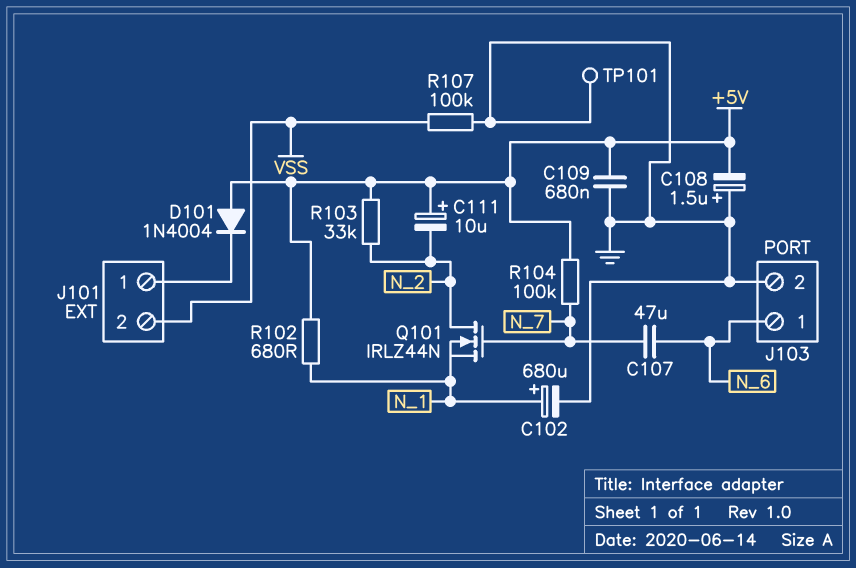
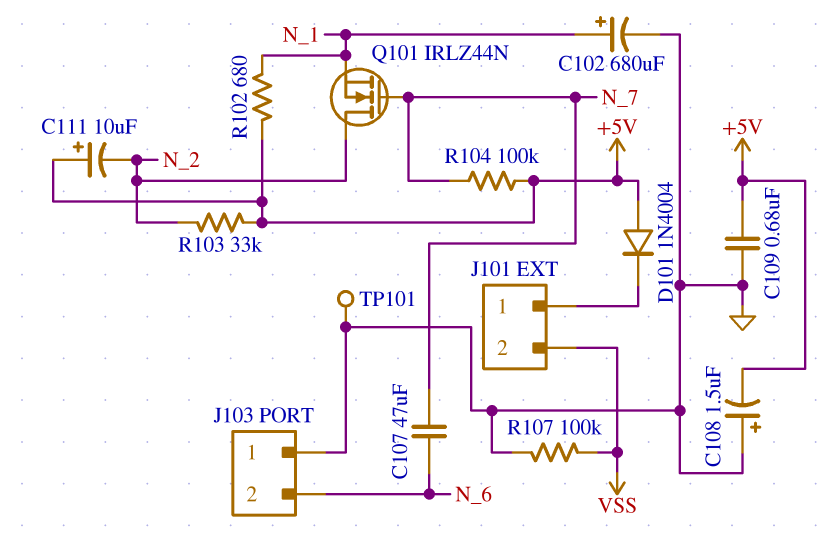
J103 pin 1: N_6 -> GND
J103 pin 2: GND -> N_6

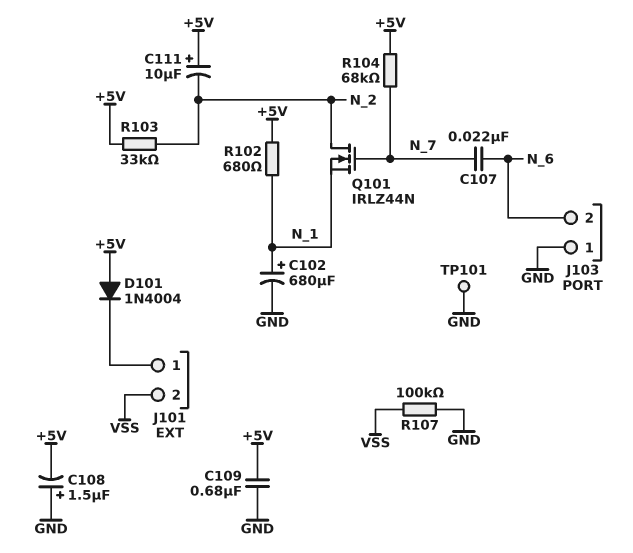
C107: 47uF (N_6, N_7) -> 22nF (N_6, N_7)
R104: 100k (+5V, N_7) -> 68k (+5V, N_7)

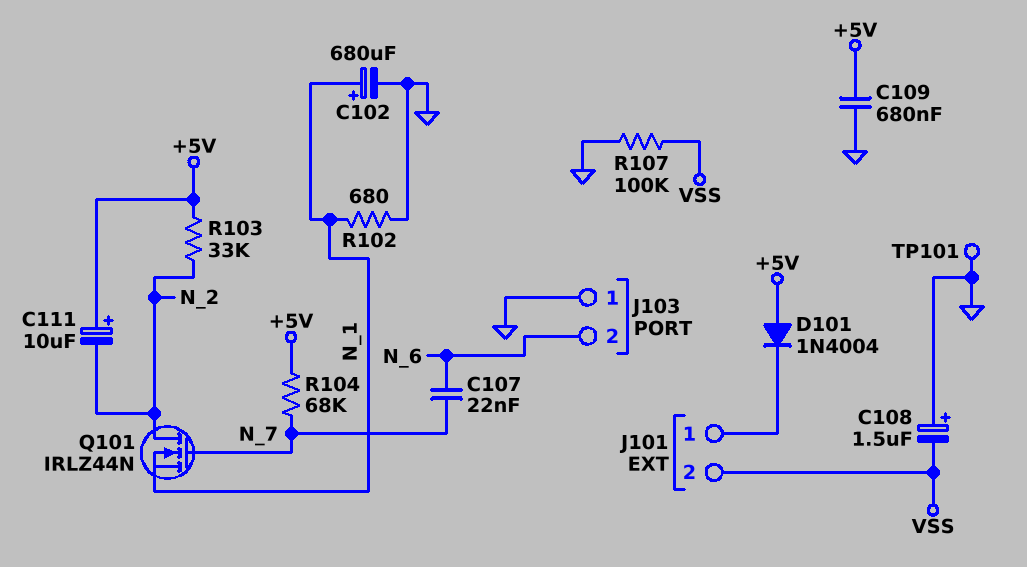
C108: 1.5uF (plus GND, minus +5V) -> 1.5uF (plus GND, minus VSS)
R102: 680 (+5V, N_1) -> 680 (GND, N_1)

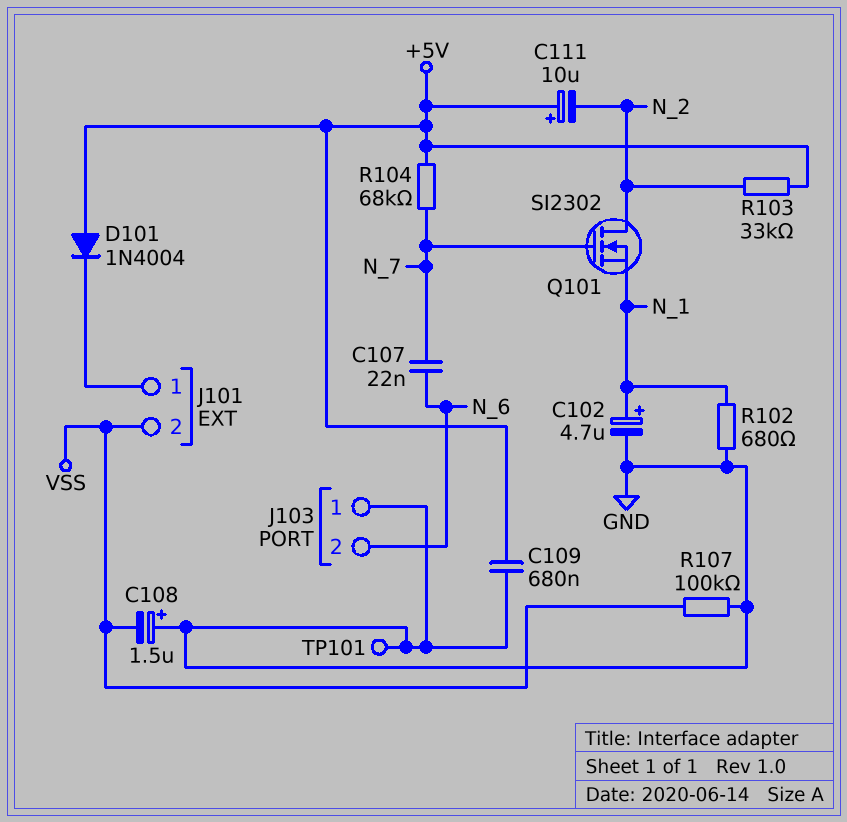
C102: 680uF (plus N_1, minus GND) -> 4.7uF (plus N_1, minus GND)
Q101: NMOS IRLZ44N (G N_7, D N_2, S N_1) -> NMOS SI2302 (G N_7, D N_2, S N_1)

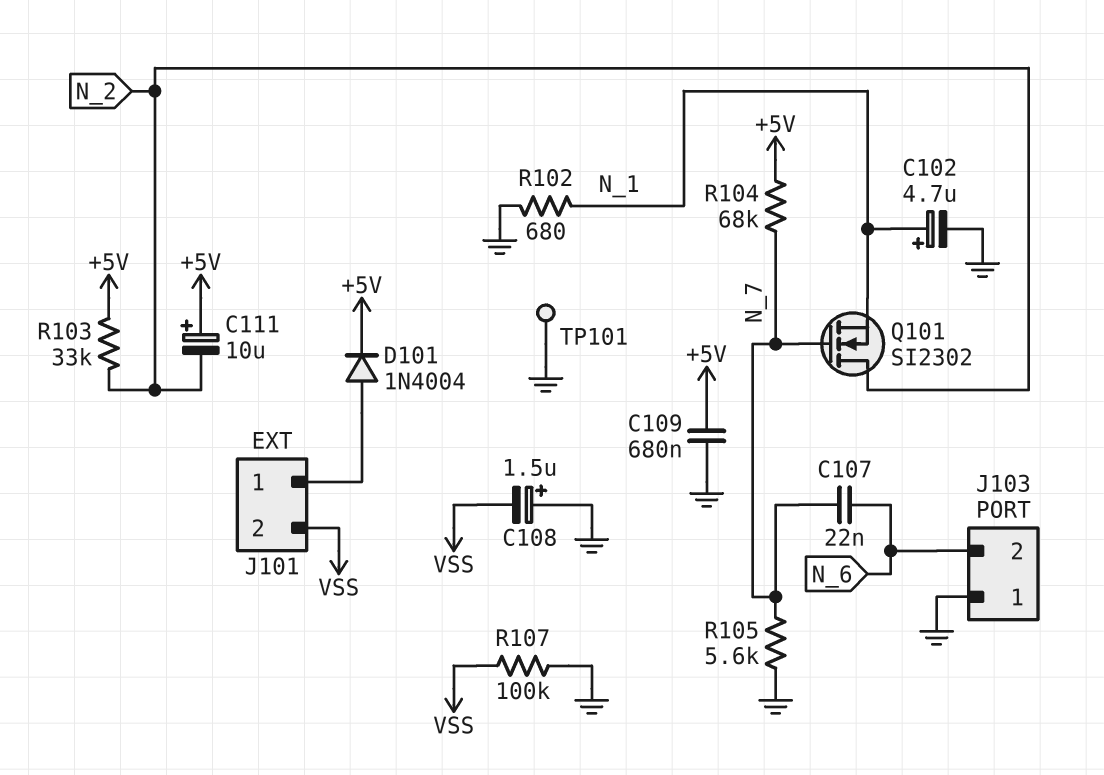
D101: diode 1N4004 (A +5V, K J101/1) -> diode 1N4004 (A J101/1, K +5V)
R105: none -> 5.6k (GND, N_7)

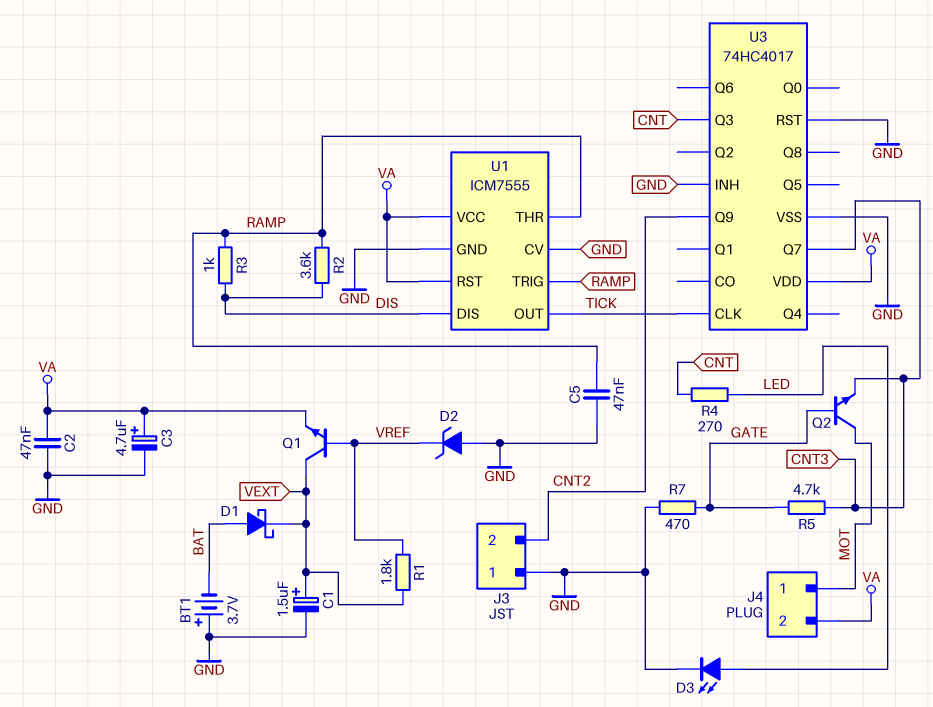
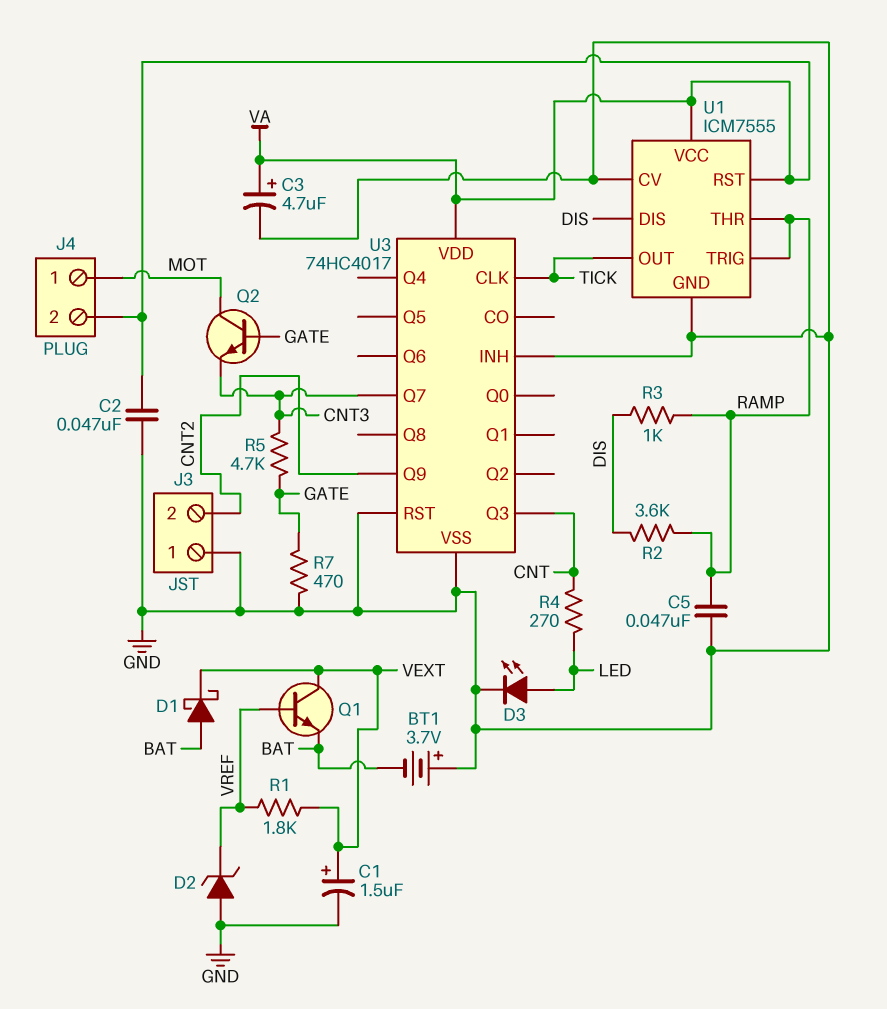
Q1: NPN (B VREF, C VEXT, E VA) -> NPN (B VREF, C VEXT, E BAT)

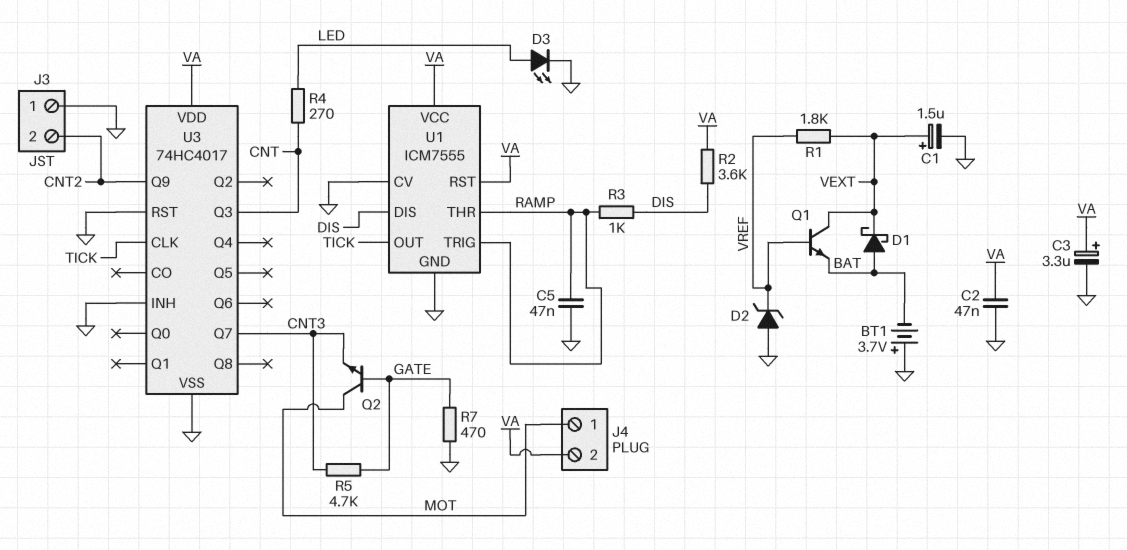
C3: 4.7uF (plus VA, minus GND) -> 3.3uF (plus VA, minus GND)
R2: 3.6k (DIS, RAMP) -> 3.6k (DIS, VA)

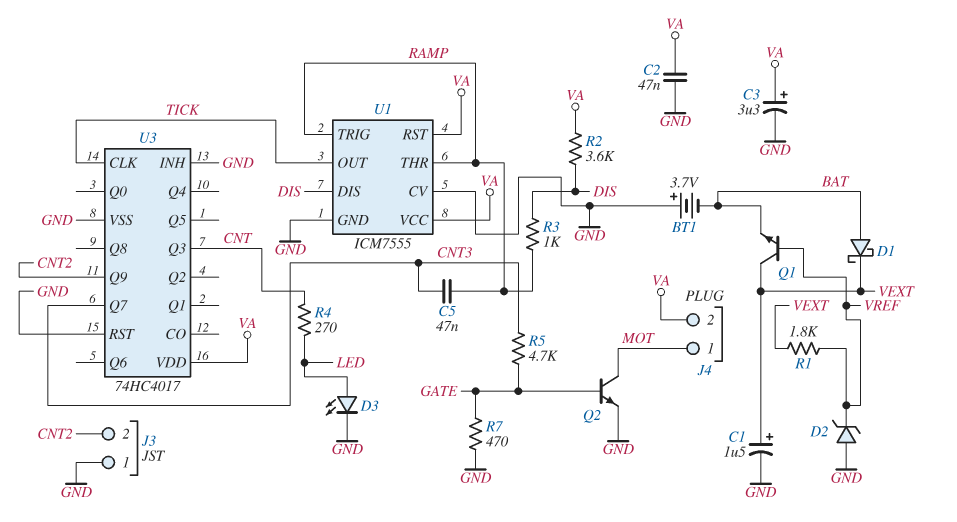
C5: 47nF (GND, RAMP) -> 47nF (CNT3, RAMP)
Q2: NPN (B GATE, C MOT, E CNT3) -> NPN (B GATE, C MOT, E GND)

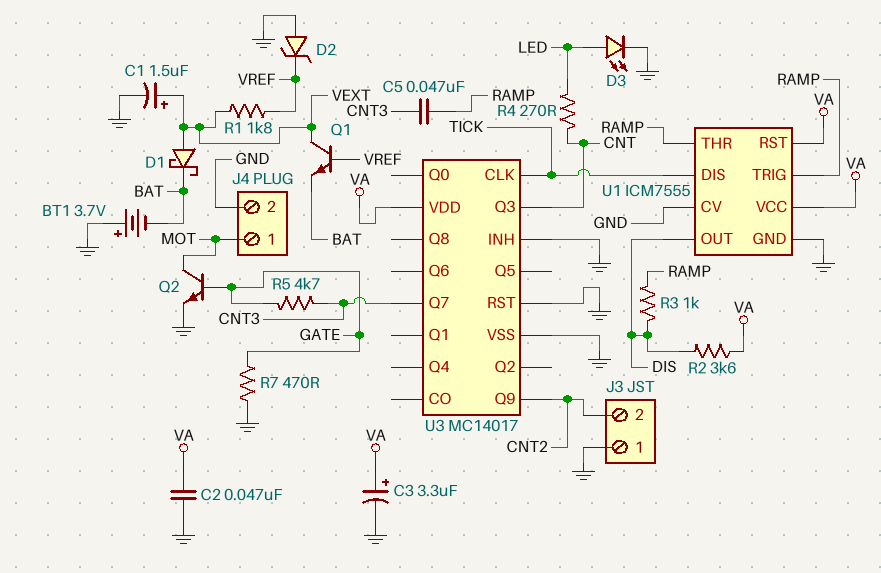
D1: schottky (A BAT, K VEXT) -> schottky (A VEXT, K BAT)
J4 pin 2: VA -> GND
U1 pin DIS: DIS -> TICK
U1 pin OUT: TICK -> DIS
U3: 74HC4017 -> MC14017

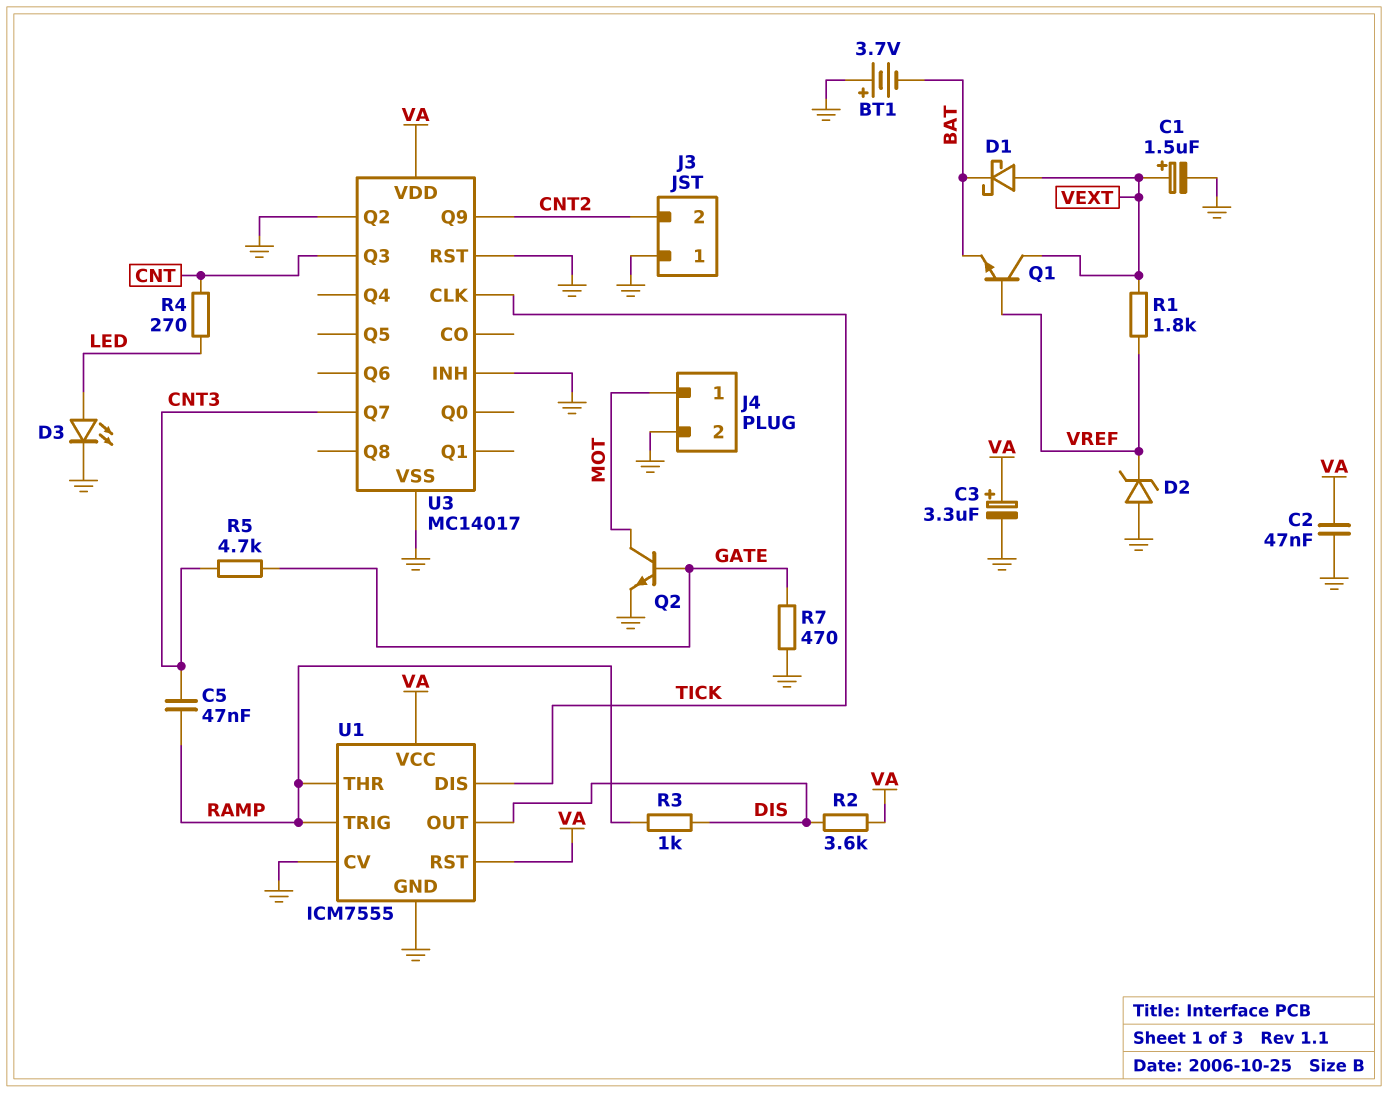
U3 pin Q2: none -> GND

-.-.-

**EXERCISE:** Write only the number of lines above that contain "none".

**RESPONSE BOX:** 2